===== EXERCISE DATA

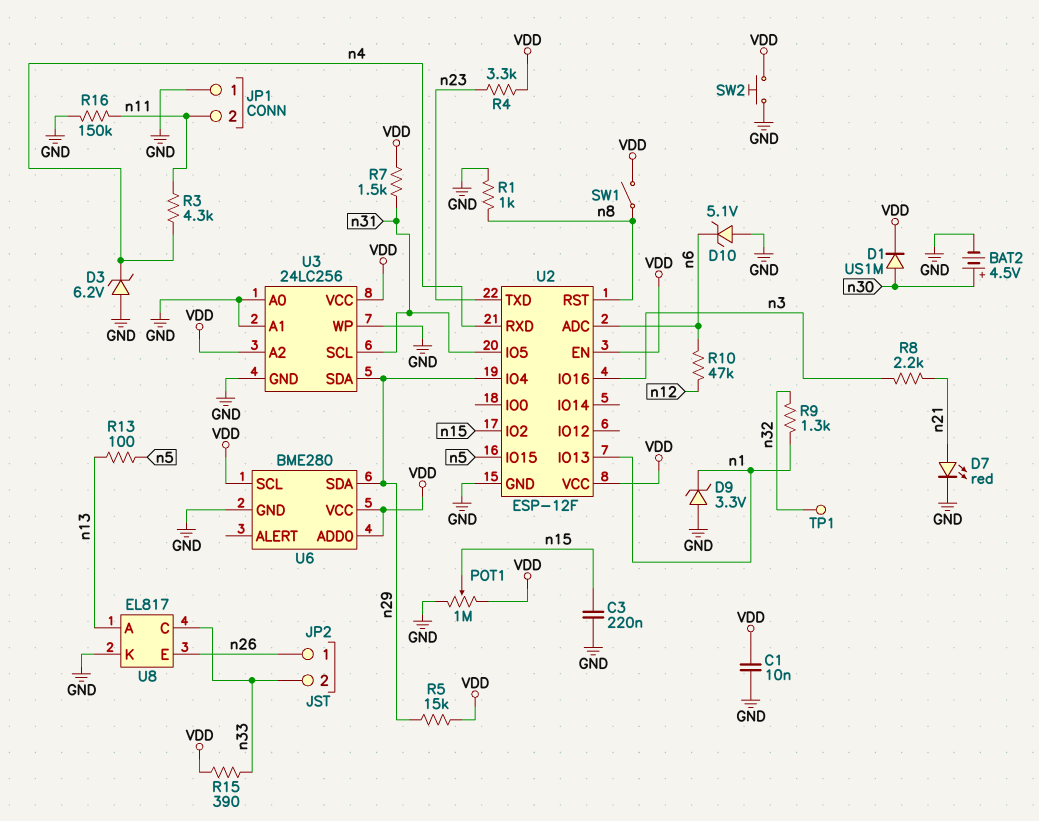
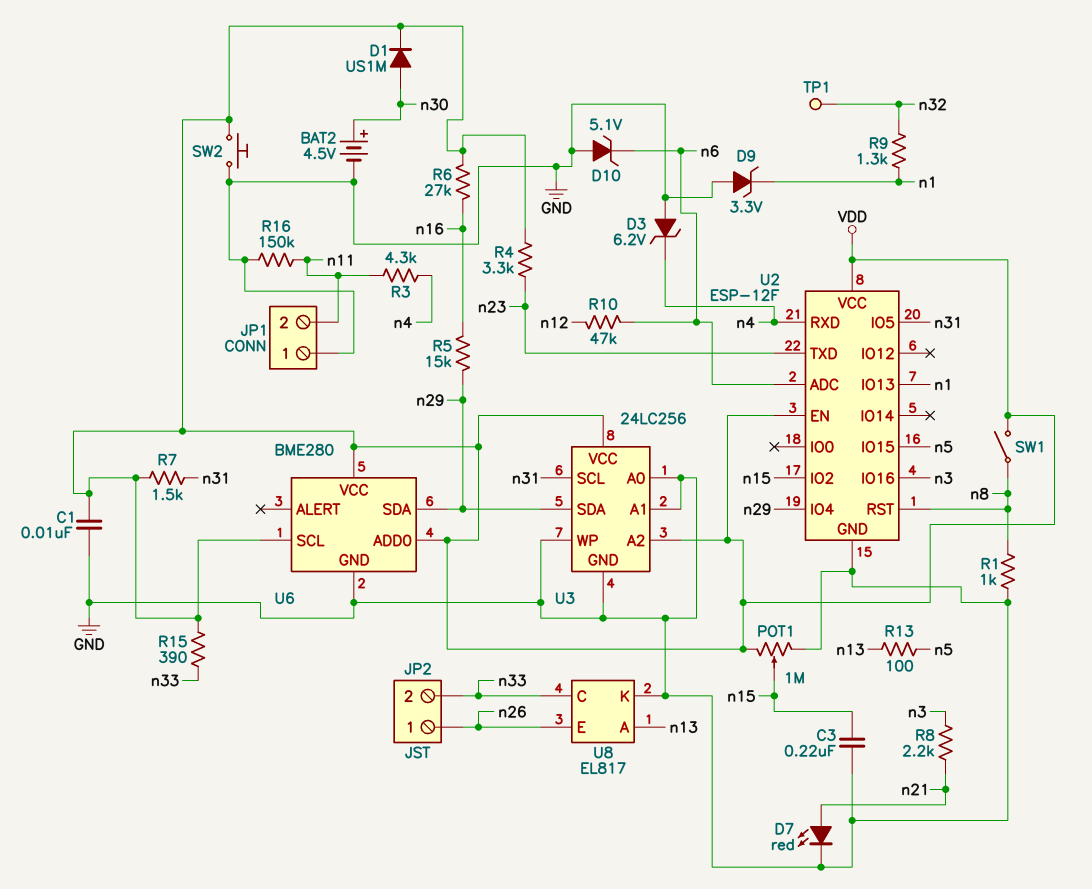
R5: 15k (VDD, n29) -> 15k (n16, n29)
R6: none -> 27k (VDD, n16)

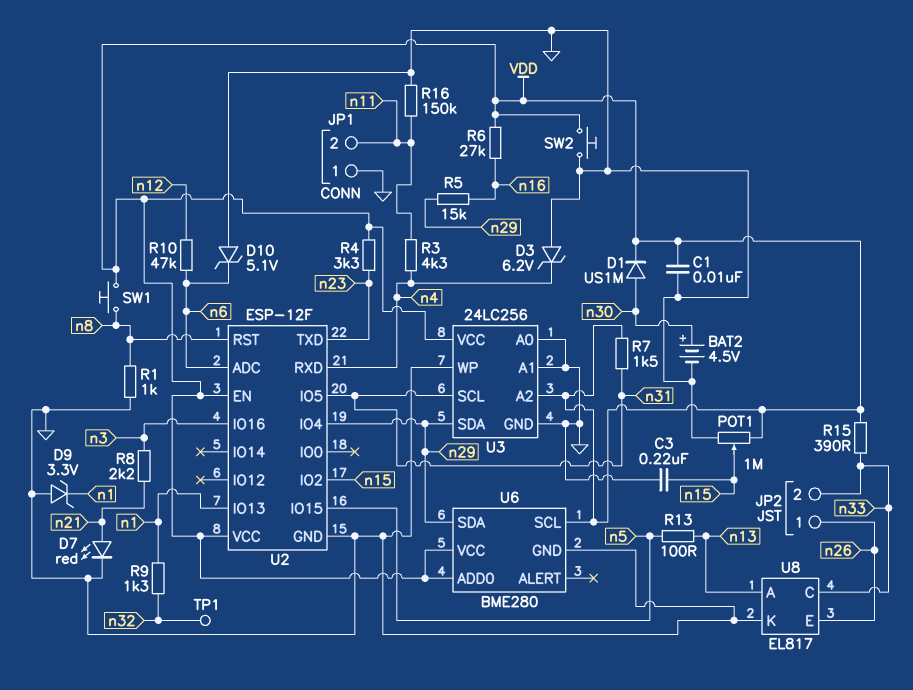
SW1: switch (VDD, n8) -> button (VDD, n8)

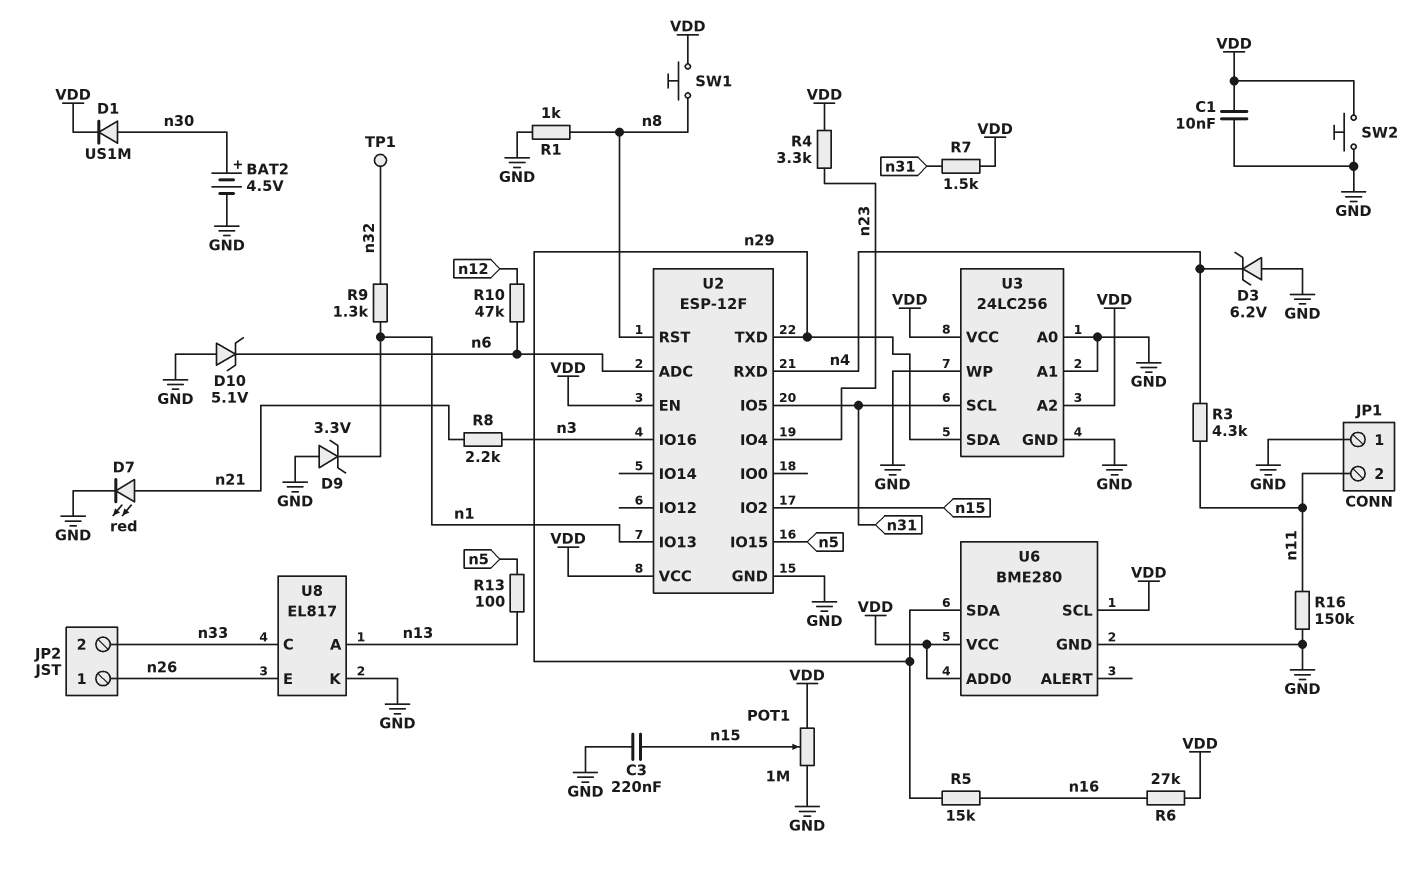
R15: 390 (VDD, n33) -> none
U2 pin IO4: n29 -> n23
U2 pin TXD: n23 -> n29

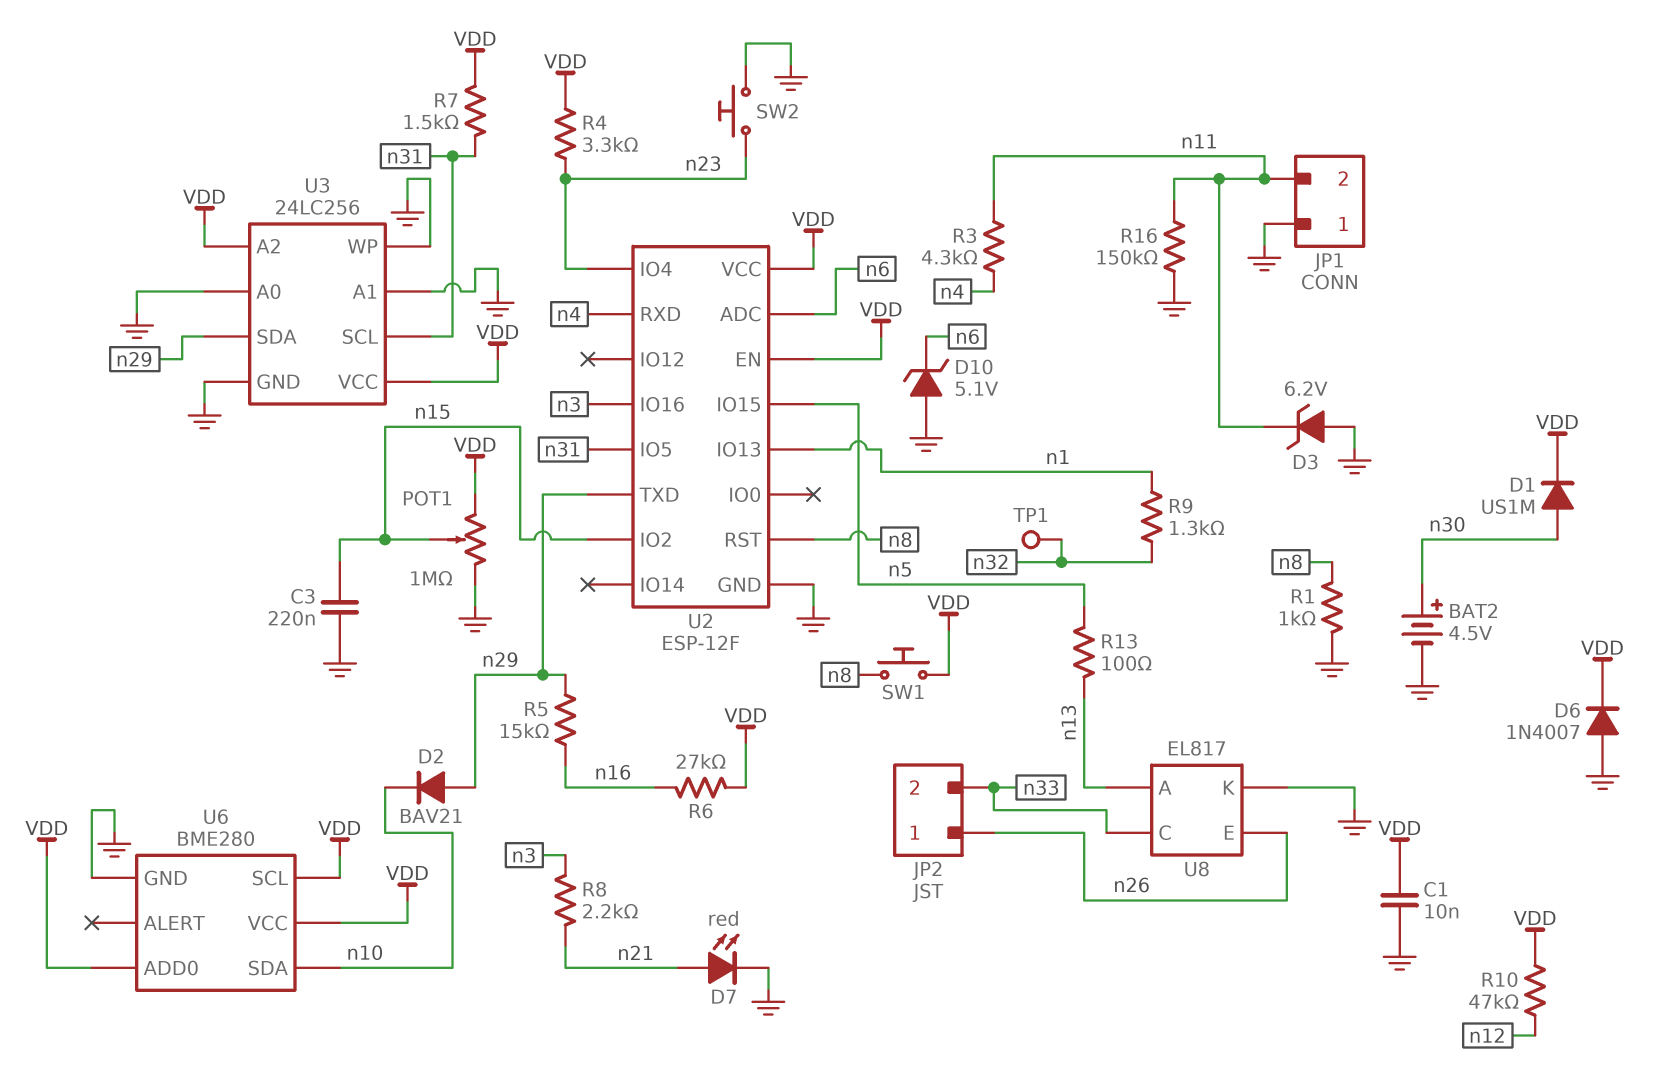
D2: none -> diode BAV21 (A n29, K n10)
D3: zener 6.2V (A GND, K n4) -> zener 6.2V (A GND, K n11)
D6: none -> diode 1N4007 (A GND, K VDD)
D9: zener 3.3V (A GND, K n1) -> none
R10: 47k (n6, n12) -> 47k (VDD, n12)
SW2: button (GND, VDD) -> button (GND, n23)
U6 pin SDA: n29 -> n10

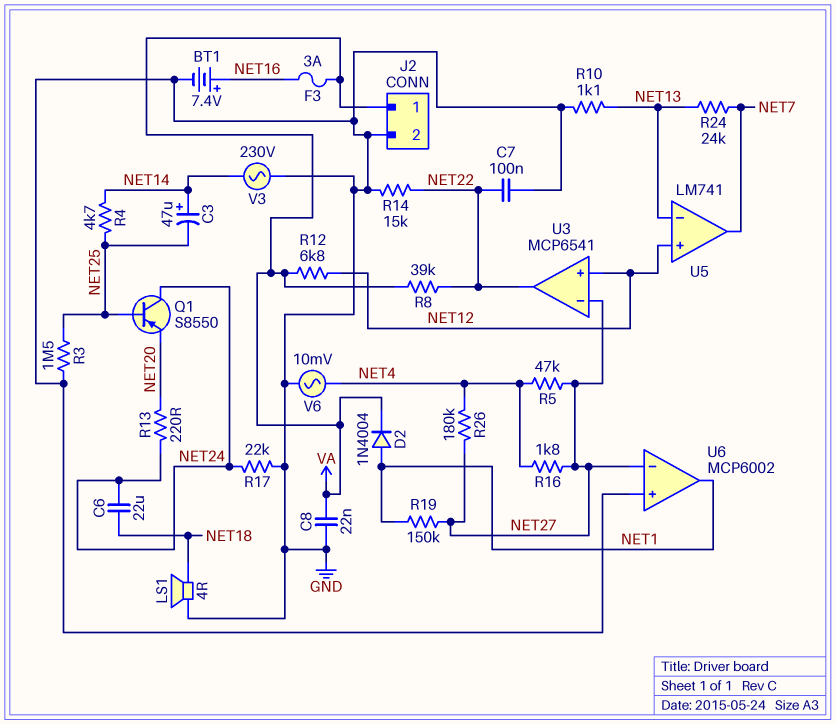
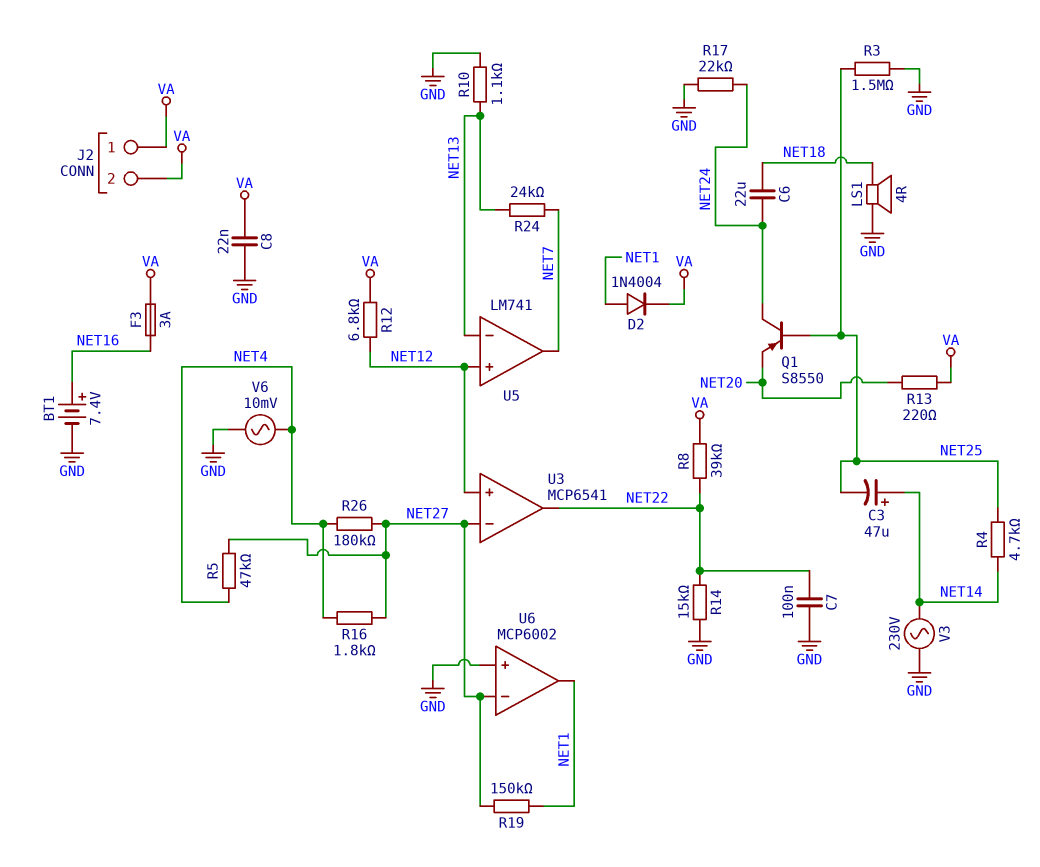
J2 pin 2: GND -> VA
R13: 220 (NET20, NET24) -> 220 (NET20, VA)

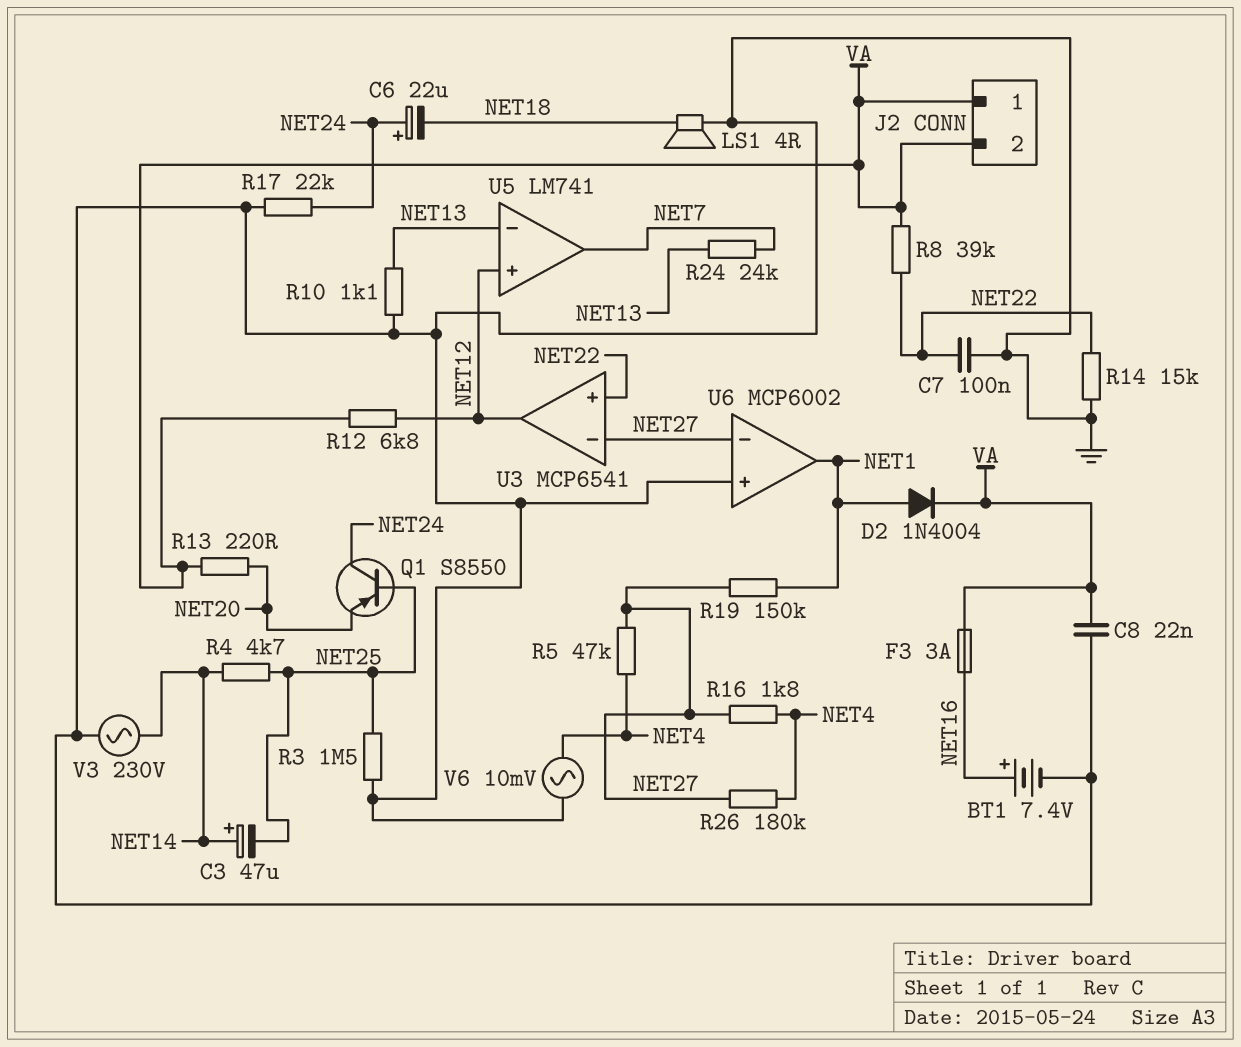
C6: 22uF (NET18, NET24) -> 22uF (plus NET24, minus NET18)
U3 pin in+: NET12 -> NET22
U3 pin out: NET22 -> NET12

==========

* EXERCISE DIRECTIONS
Without any of the pictures, set the entries down again exactly as written.

* YOUR SOLUTION
R5: 15k (VDD, n29) -> 15k (n16, n29)
R6: none -> 27k (VDD, n16)

SW1: switch (VDD, n8) -> button (VDD, n8)

R15: 390 (VDD, n33) -> none
U2 pin IO4: n29 -> n23
U2 pin TXD: n23 -> n29

D2: none -> diode BAV21 (A n29, K n10)
D3: zener 6.2V (A GND, K n4) -> zener 6.2V (A GND, K n11)
D6: none -> diode 1N4007 (A GND, K VDD)
D9: zener 3.3V (A GND, K n1) -> none
R10: 47k (n6, n12) -> 47k (VDD, n12)
SW2: button (GND, VDD) -> button (GND, n23)
U6 pin SDA: n29 -> n10

J2 pin 2: GND -> VA
R13: 220 (NET20, NET24) -> 220 (NET20, VA)

C6: 22uF (NET18, NET24) -> 22uF (plus NET24, minus NET18)
U3 pin in+: NET12 -> NET22
U3 pin out: NET22 -> NET12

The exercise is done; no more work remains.